((
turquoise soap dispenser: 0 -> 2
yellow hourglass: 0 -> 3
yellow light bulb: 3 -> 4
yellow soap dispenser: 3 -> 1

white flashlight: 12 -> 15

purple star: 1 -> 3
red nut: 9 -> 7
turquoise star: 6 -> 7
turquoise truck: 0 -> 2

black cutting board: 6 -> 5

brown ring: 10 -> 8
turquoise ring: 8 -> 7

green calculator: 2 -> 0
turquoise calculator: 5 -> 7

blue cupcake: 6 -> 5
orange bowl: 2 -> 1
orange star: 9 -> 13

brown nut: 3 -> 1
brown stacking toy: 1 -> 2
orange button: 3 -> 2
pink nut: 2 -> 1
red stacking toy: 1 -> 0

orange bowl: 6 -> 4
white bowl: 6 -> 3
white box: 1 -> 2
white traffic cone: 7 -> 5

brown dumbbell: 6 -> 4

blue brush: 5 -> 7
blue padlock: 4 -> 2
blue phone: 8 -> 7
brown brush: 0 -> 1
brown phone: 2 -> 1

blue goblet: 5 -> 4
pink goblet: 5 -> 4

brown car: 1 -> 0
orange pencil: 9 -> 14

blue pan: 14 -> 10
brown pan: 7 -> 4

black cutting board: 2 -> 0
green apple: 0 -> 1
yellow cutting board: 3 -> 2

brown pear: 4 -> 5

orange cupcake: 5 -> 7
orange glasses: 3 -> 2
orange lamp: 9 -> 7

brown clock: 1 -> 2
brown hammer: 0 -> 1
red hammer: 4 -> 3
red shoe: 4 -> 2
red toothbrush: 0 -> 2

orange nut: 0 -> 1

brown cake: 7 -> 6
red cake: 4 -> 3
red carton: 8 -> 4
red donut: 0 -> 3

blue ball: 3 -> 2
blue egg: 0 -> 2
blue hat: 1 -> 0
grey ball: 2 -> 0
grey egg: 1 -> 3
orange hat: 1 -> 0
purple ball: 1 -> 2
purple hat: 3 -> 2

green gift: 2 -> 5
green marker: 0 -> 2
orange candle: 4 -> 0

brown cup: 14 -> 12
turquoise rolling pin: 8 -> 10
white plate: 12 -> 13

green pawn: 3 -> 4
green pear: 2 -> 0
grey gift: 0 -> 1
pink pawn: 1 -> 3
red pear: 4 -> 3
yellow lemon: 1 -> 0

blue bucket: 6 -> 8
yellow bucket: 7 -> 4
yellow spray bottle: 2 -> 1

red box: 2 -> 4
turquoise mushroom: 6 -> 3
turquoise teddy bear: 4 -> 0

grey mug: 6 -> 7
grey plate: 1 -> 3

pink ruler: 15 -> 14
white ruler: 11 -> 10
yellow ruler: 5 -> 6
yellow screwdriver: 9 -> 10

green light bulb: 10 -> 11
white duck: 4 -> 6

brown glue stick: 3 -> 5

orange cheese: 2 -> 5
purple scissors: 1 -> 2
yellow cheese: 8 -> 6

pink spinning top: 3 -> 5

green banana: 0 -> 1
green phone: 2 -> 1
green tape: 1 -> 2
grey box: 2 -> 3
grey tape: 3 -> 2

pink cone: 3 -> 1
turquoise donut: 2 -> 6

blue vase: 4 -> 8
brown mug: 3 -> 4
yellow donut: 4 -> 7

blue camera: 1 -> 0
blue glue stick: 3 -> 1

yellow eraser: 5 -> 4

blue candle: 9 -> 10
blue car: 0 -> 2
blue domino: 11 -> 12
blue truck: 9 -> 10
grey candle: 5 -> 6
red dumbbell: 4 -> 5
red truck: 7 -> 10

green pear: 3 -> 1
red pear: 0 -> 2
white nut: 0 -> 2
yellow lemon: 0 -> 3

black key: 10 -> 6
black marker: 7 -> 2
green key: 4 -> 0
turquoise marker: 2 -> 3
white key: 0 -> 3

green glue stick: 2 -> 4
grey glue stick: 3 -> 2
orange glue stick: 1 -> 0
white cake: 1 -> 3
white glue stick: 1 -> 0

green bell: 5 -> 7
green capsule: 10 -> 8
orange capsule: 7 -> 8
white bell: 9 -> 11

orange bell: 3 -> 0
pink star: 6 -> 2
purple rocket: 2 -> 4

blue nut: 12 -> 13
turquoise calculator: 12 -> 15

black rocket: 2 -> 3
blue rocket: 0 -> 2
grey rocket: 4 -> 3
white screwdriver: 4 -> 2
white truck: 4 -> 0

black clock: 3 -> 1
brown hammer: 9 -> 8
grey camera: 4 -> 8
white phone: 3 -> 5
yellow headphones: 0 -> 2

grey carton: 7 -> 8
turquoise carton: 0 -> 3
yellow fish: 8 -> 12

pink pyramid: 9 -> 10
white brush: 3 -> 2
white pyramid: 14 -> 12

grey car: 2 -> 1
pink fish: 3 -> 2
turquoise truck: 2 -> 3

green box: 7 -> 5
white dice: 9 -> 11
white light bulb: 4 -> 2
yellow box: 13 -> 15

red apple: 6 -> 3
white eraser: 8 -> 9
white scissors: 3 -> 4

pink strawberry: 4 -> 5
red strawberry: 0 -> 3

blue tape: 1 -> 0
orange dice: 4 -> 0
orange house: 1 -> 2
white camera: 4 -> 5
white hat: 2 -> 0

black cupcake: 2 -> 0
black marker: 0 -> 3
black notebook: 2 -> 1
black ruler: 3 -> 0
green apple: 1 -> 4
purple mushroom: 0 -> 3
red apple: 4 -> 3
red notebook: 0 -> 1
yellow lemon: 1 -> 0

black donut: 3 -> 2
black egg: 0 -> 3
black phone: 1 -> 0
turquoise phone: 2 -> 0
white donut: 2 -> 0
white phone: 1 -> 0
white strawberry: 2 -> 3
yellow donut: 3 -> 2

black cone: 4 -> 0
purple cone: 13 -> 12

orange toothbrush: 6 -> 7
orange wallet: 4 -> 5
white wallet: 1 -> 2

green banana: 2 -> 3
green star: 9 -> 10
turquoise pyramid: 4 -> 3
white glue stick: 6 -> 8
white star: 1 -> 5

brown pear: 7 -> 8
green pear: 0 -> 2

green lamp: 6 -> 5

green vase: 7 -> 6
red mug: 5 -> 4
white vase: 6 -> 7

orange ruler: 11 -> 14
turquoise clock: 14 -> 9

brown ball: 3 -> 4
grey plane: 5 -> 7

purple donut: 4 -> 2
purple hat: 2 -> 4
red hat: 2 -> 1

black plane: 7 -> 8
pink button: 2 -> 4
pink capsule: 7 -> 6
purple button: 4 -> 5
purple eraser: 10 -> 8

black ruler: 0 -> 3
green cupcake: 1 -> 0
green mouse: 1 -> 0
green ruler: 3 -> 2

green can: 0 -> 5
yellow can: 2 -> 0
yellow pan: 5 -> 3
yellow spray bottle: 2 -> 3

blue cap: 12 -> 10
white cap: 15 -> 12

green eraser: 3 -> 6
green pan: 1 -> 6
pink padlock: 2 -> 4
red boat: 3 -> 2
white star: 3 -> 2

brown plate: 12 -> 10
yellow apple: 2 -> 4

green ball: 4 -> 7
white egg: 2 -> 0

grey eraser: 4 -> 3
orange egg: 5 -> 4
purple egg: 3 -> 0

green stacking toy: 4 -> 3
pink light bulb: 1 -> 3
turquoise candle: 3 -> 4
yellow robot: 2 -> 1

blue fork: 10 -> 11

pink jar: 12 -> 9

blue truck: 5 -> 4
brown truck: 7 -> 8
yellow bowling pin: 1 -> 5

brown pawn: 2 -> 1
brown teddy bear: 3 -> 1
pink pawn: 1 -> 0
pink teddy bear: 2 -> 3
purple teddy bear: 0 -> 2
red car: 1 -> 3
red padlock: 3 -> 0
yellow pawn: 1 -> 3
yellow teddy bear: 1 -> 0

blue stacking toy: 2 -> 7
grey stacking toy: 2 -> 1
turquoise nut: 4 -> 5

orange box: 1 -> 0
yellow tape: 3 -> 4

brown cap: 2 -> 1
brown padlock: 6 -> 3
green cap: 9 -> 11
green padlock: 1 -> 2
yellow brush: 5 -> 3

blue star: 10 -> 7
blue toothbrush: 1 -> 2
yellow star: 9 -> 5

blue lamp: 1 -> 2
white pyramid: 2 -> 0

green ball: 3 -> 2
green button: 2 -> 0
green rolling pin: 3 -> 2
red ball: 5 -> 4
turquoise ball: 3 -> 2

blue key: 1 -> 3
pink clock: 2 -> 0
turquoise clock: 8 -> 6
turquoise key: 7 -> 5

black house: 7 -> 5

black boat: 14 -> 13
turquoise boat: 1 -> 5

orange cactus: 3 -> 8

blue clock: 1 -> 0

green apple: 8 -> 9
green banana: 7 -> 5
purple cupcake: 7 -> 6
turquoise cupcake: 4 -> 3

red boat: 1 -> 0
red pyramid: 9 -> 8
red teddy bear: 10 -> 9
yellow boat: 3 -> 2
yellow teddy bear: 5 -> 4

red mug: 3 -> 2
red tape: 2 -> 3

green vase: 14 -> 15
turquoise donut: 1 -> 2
))
● Exercise requirements
Copy the lines above exactly, from the very first through the one containing "pink nut: 2 -> 1", and include no other line.

● Final answer
turquoise soap dispenser: 0 -> 2
yellow hourglass: 0 -> 3
yellow light bulb: 3 -> 4
yellow soap dispenser: 3 -> 1

white flashlight: 12 -> 15

purple star: 1 -> 3
red nut: 9 -> 7
turquoise star: 6 -> 7
turquoise truck: 0 -> 2

black cutting board: 6 -> 5

brown ring: 10 -> 8
turquoise ring: 8 -> 7

green calculator: 2 -> 0
turquoise calculator: 5 -> 7

blue cupcake: 6 -> 5
orange bowl: 2 -> 1
orange star: 9 -> 13

brown nut: 3 -> 1
brown stacking toy: 1 -> 2
orange button: 3 -> 2
pink nut: 2 -> 1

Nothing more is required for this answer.